---------- Data supplied

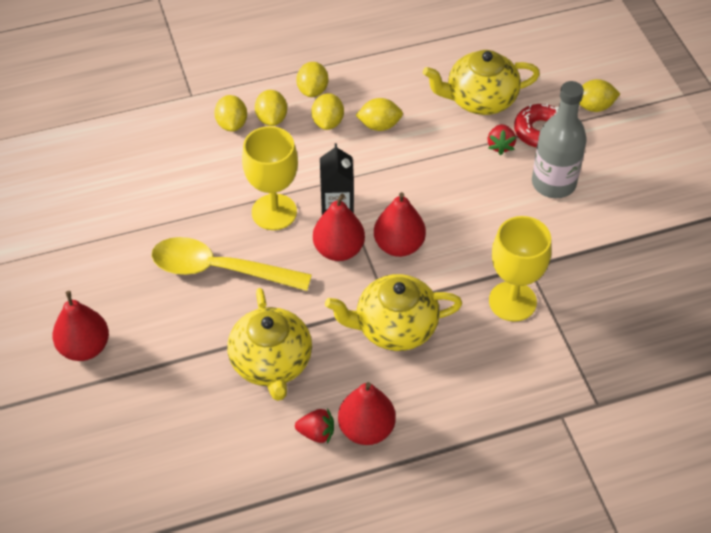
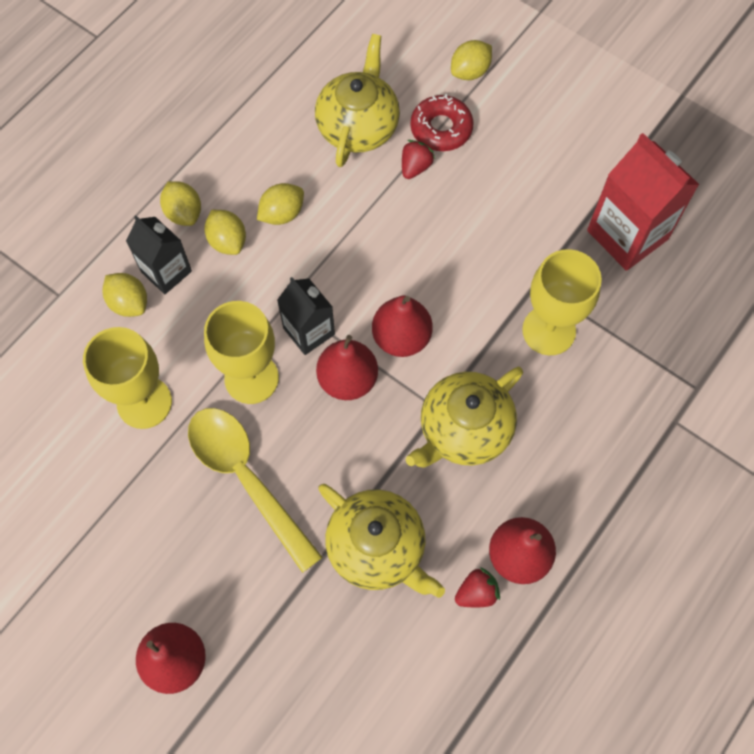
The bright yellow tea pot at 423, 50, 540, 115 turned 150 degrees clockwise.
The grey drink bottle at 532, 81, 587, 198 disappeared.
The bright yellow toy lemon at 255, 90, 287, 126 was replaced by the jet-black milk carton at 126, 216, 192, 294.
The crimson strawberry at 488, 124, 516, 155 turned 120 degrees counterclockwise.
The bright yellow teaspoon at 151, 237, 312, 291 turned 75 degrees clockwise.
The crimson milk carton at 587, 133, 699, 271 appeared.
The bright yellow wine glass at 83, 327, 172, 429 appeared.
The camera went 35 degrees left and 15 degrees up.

--------------------

- **What to work on**
Each entry above must come back exactly as written. Drop the images.

- **Expected answer**
The bright yellow tea pot at 423, 50, 540, 115 turned 150 degrees clockwise.
The grey drink bottle at 532, 81, 587, 198 disappeared.
The bright yellow toy lemon at 255, 90, 287, 126 was replaced by the jet-black milk carton at 126, 216, 192, 294.
The crimson strawberry at 488, 124, 516, 155 turned 120 degrees counterclockwise.
The bright yellow teaspoon at 151, 237, 312, 291 turned 75 degrees clockwise.
The crimson milk carton at 587, 133, 699, 271 appeared.
The bright yellow wine glass at 83, 327, 172, 429 appeared.
The camera went 35 degrees left and 15 degrees up.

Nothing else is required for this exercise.